BEGIN Dataset excerpts

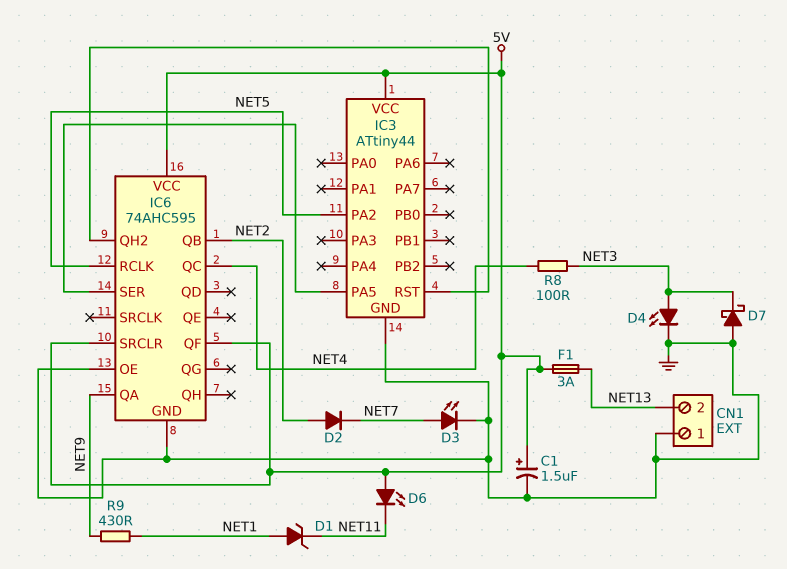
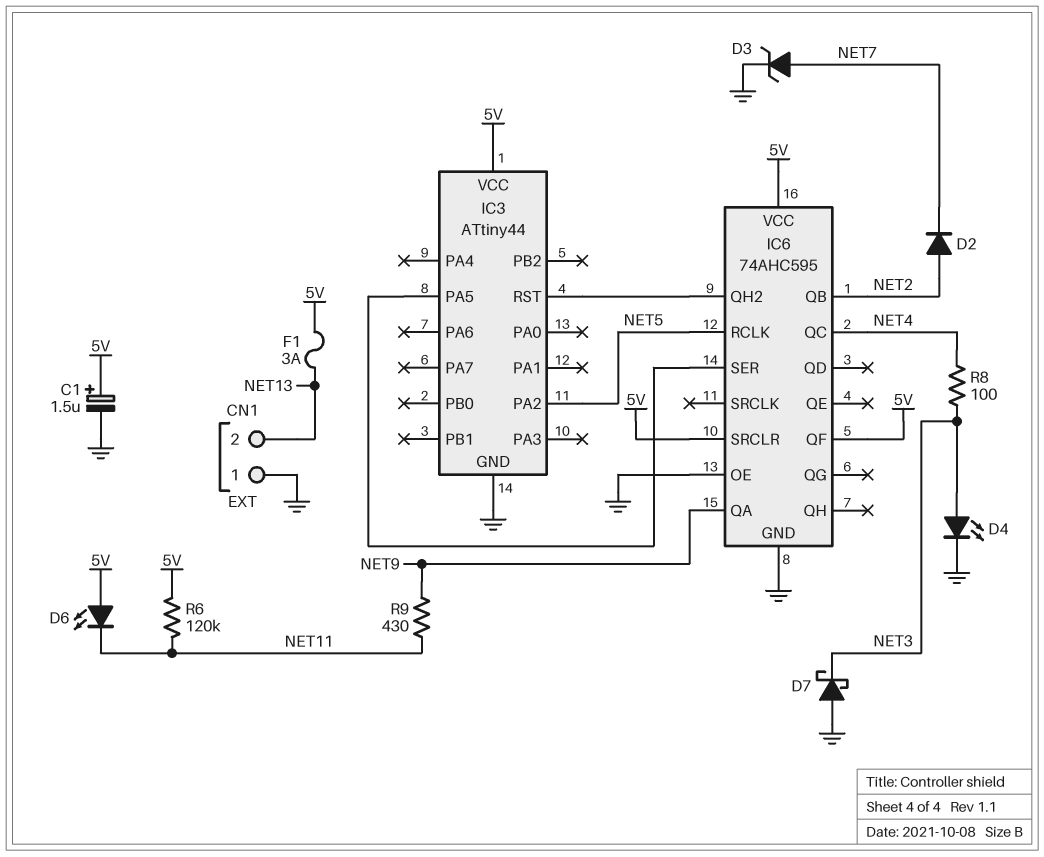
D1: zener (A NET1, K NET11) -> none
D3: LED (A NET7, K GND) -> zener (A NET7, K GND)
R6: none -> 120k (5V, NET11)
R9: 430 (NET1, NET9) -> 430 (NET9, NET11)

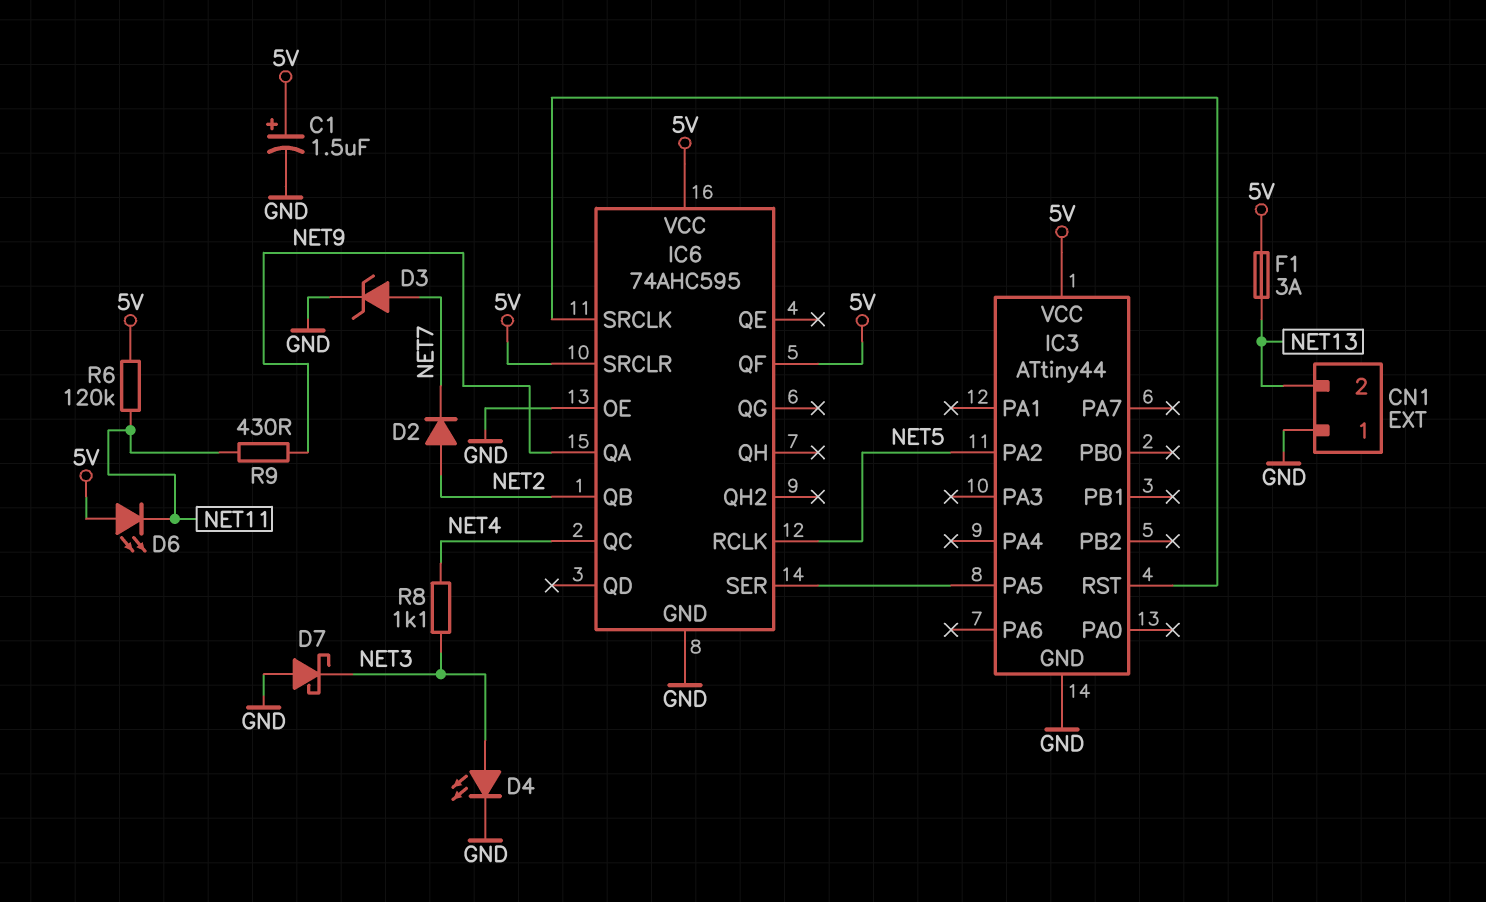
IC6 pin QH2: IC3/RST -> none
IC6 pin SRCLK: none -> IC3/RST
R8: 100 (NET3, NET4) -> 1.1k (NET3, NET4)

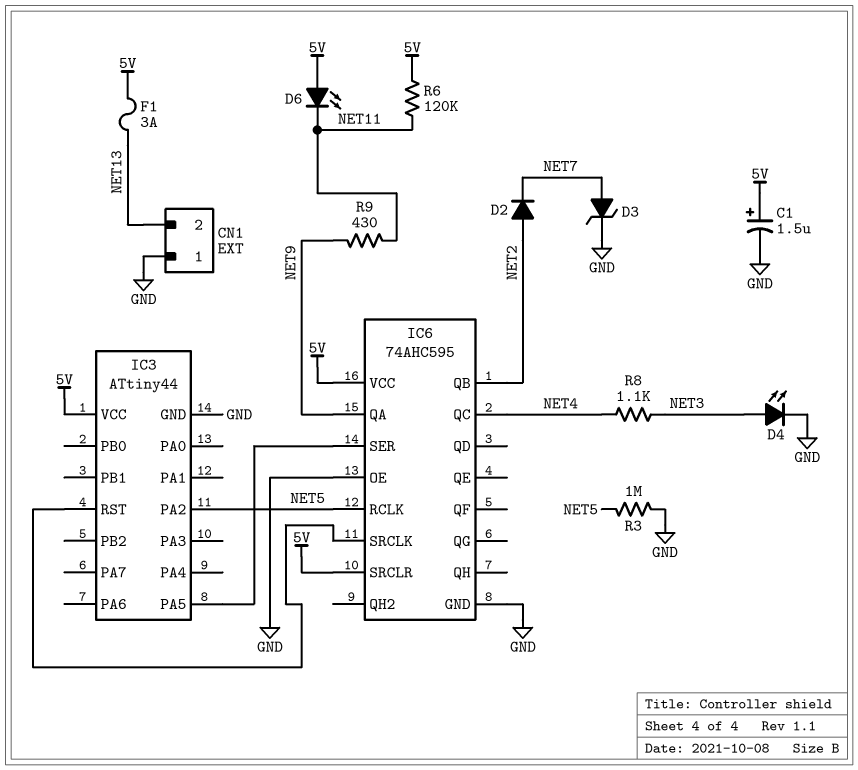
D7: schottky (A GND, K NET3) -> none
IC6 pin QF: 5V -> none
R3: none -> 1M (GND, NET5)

END Dataset excerpts
BEGIN Dataset excerpts

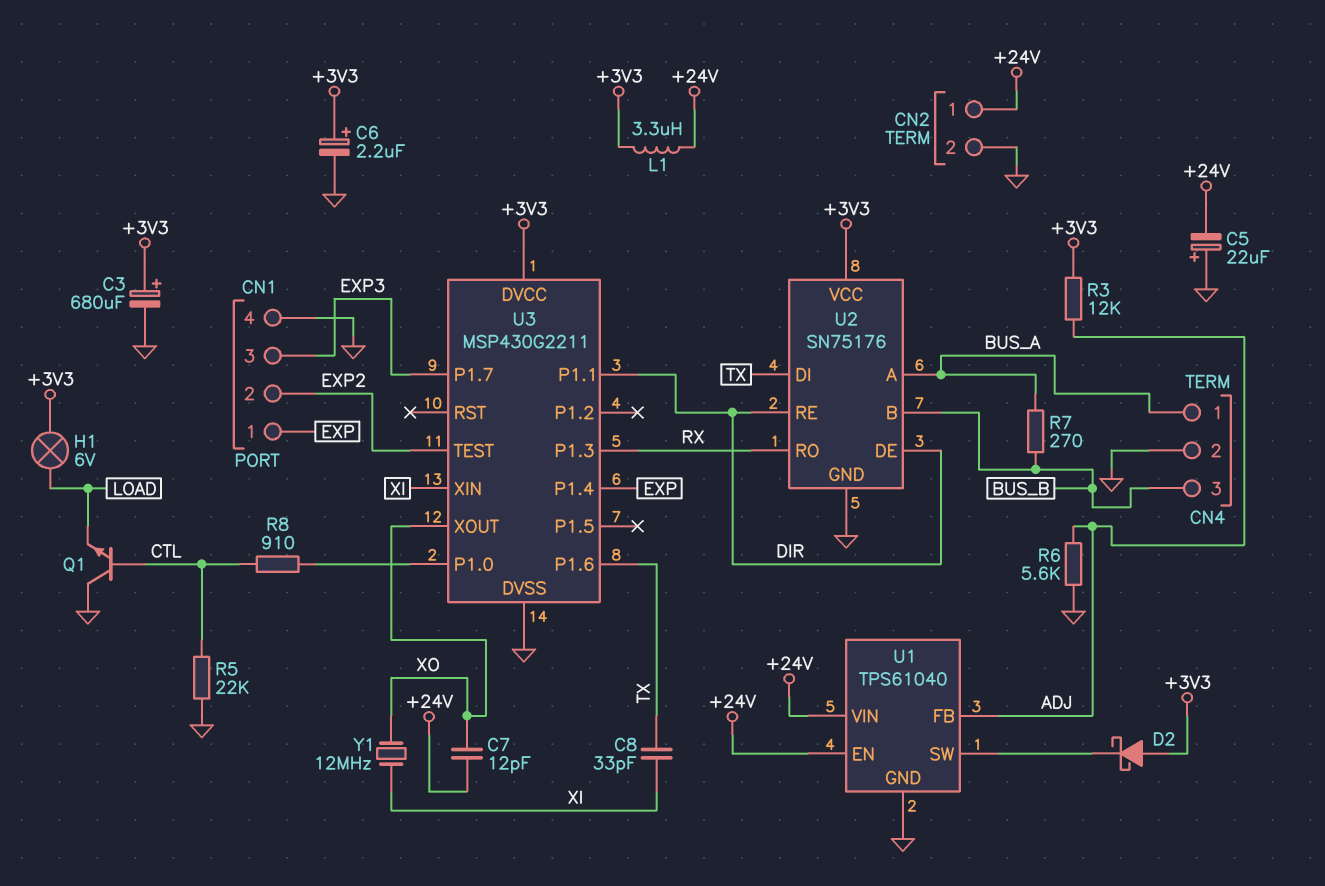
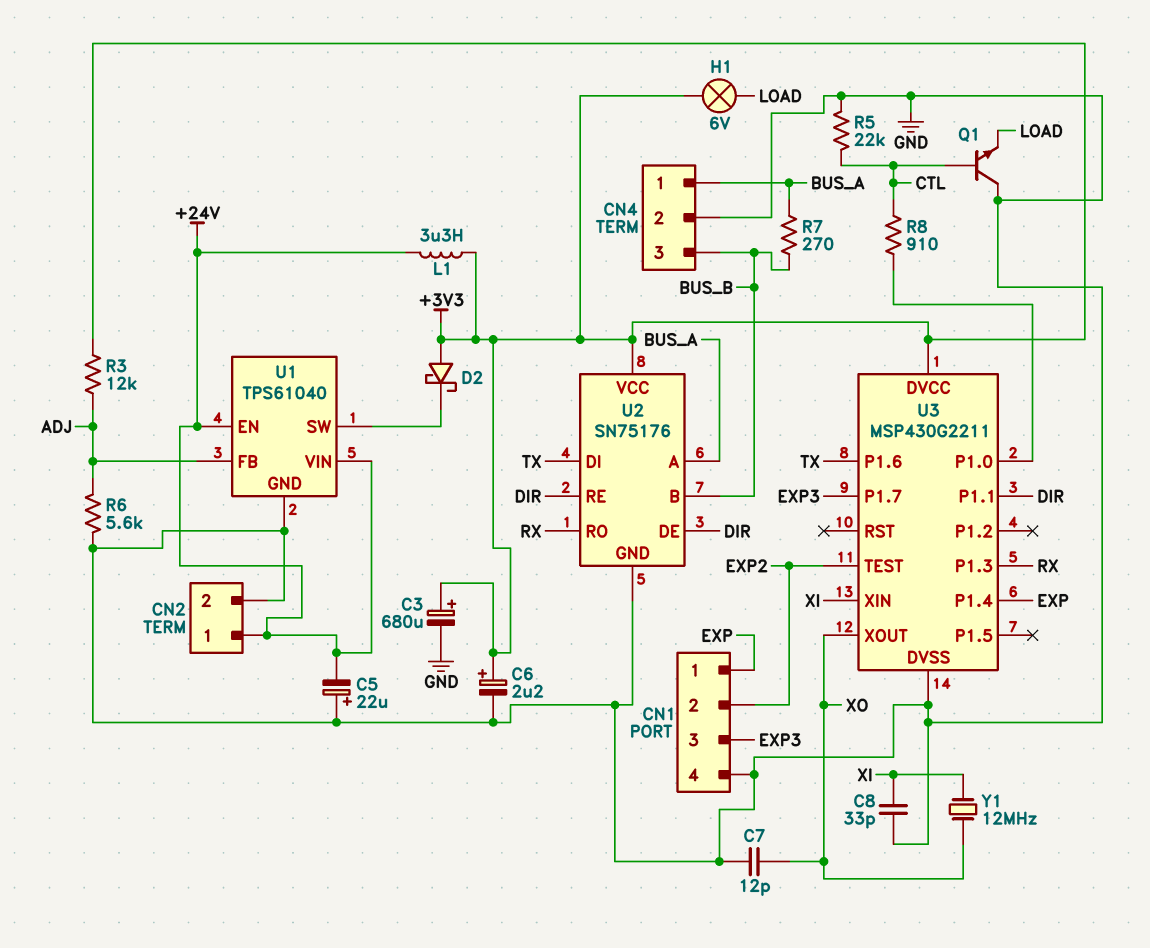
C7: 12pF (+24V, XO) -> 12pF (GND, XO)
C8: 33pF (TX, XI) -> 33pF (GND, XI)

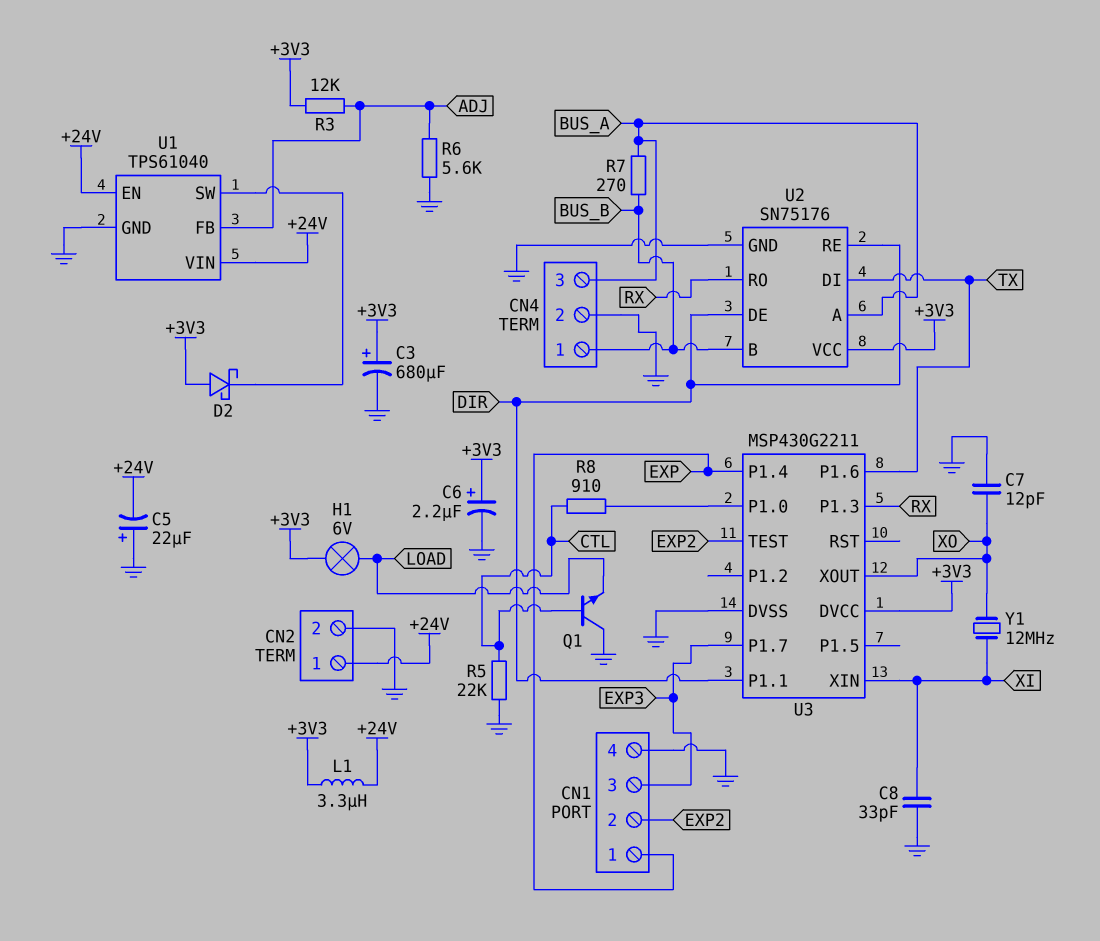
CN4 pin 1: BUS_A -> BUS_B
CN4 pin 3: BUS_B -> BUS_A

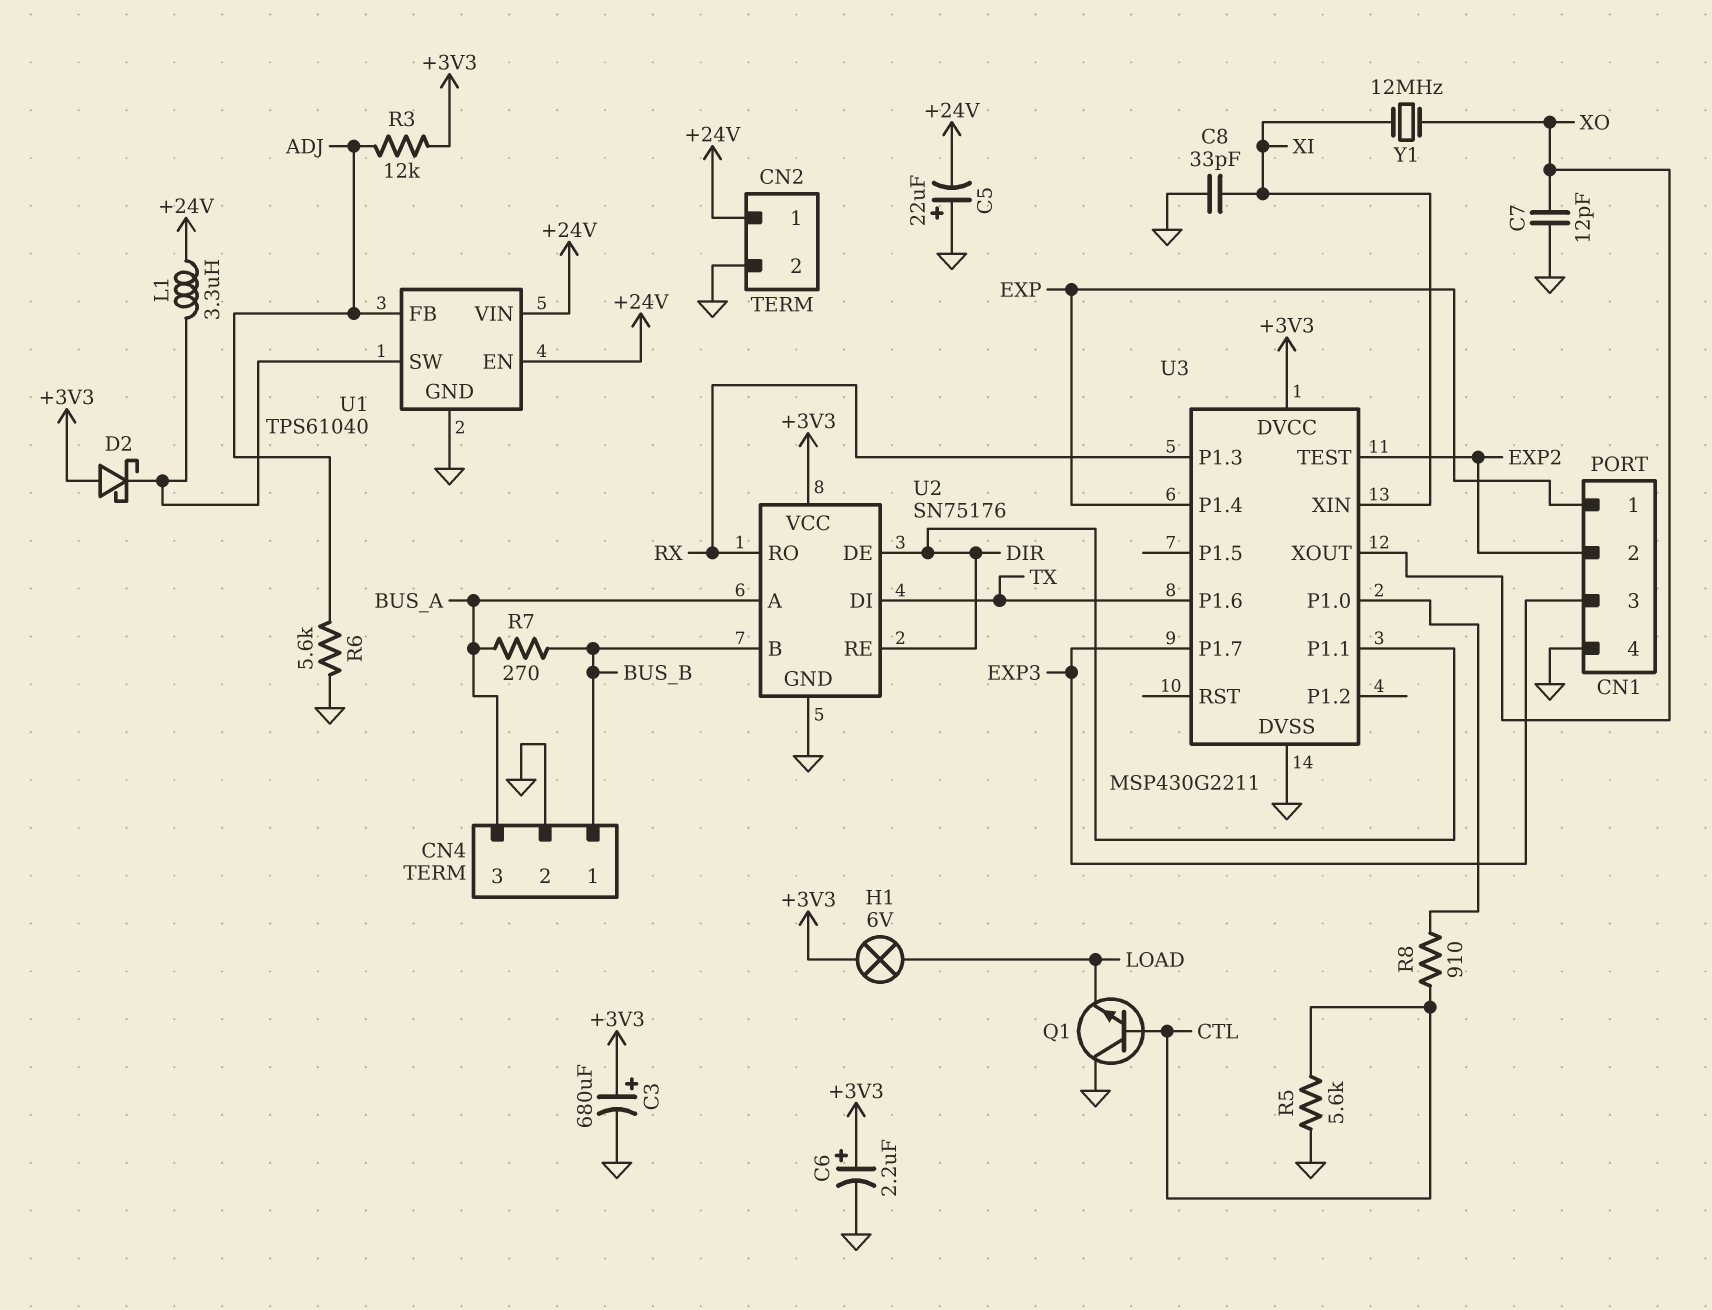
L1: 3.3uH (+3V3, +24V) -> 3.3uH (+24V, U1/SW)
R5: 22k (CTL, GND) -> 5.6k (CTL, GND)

END Dataset excerpts

● **Your assignment**
Look back at the data above, then output exactly the lines from the line holding "C7: 12pF (+24V, XO) -> 12pF (GND, XO)" up to and including the line holding "R5: 22k (CTL, GND) -> 5.6k (CTL, GND)". Leave out the pictures.

● **Response to this exercise**
C7: 12pF (+24V, XO) -> 12pF (GND, XO)
C8: 33pF (TX, XI) -> 33pF (GND, XI)

CN4 pin 1: BUS_A -> BUS_B
CN4 pin 3: BUS_B -> BUS_A

L1: 3.3uH (+3V3, +24V) -> 3.3uH (+24V, U1/SW)
R5: 22k (CTL, GND) -> 5.6k (CTL, GND)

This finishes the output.